→ **Description of the task**:
Please return every line below that contains the string "VBAT".

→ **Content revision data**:
★ ★ ★ ★

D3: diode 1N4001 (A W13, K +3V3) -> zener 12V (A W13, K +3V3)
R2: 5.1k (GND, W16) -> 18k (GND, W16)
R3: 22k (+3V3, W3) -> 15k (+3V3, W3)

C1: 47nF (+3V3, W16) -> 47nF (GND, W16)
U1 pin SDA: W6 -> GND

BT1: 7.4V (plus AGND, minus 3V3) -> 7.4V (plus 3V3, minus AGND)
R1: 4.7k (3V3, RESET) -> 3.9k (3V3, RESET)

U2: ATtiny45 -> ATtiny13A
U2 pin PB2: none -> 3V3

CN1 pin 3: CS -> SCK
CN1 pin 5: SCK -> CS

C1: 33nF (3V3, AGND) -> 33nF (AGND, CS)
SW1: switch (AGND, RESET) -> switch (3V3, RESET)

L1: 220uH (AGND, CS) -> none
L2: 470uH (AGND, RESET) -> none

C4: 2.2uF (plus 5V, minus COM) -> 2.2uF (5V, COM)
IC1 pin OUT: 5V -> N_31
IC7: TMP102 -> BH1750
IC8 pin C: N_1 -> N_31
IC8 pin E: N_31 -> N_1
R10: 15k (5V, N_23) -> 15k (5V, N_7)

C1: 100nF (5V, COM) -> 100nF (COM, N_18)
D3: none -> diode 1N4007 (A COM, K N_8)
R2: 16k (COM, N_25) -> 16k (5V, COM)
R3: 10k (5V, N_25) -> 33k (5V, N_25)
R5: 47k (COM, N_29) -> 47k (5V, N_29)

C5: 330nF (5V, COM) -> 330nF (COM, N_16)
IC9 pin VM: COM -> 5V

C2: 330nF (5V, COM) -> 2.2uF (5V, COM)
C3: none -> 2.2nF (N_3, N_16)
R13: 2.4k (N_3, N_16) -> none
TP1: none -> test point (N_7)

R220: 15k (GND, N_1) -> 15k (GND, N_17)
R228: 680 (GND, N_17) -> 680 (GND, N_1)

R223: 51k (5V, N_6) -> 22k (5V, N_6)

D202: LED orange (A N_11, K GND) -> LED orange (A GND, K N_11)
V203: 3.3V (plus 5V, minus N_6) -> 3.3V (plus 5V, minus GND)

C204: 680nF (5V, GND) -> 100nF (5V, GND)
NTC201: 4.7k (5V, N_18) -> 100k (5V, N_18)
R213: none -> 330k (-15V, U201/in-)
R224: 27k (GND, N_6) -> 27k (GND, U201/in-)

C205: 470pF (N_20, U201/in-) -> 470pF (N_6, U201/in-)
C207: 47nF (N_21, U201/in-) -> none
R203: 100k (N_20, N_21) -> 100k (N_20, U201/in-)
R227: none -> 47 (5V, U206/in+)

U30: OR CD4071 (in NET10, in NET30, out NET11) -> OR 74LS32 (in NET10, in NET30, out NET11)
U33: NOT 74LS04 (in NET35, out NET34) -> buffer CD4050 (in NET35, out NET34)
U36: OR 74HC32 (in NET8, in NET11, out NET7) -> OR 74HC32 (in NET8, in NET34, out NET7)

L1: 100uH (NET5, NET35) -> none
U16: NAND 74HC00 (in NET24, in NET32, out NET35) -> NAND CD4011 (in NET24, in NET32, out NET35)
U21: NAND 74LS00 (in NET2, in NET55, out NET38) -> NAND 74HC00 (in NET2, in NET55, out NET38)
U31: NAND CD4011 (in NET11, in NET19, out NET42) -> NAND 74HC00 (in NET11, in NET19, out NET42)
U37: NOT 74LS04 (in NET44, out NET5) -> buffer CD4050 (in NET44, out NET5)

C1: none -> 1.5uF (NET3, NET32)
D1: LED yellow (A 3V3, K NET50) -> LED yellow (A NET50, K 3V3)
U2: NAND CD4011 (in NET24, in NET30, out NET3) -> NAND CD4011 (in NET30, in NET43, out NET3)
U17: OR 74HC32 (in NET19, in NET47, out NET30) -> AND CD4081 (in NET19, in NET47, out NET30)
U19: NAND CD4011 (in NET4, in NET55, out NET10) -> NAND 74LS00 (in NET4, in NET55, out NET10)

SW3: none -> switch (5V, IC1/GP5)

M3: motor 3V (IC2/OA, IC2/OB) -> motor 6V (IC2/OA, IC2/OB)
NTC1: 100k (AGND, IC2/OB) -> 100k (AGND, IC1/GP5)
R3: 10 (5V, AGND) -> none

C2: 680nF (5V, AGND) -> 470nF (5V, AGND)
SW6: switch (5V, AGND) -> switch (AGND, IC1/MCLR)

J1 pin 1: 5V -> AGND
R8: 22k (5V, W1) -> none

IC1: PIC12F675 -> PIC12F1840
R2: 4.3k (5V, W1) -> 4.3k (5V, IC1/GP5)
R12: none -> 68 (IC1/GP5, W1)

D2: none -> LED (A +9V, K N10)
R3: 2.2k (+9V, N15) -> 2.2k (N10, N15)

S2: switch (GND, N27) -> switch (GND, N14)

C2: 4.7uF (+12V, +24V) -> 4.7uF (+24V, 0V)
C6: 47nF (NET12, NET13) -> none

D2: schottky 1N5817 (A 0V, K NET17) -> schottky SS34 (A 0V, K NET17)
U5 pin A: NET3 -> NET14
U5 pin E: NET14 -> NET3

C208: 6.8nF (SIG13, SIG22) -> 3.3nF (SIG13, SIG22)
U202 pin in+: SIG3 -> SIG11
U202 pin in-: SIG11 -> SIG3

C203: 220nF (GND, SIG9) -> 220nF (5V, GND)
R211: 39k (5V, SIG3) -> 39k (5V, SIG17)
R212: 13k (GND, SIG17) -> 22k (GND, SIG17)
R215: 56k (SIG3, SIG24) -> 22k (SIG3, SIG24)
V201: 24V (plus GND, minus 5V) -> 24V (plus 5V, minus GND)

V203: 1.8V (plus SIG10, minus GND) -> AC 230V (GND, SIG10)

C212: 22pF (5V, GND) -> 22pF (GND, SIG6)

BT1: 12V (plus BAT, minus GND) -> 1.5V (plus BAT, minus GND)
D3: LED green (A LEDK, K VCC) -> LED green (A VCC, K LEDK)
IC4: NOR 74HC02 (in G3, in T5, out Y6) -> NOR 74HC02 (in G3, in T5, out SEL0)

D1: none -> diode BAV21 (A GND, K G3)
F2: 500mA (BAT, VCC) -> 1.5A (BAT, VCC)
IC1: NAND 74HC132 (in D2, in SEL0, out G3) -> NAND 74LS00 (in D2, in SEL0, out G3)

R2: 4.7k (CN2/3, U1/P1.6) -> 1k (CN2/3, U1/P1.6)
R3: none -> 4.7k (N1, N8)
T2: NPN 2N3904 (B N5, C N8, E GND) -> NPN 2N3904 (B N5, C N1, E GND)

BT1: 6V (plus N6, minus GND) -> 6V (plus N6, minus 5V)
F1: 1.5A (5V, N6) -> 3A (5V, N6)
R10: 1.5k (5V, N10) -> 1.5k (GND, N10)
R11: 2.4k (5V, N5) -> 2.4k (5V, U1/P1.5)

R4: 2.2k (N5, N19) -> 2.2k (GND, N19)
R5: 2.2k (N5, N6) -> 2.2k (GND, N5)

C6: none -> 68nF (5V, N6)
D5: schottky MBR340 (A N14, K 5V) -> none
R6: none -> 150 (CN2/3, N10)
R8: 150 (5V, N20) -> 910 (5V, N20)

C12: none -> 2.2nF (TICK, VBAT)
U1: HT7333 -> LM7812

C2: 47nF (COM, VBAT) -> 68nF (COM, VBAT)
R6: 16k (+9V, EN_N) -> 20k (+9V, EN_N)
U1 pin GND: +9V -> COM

★ ★ ★ ★

→ **Expected output**:
C12: none -> 2.2nF (TICK, VBAT)
C2: 47nF (COM, VBAT) -> 68nF (COM, VBAT)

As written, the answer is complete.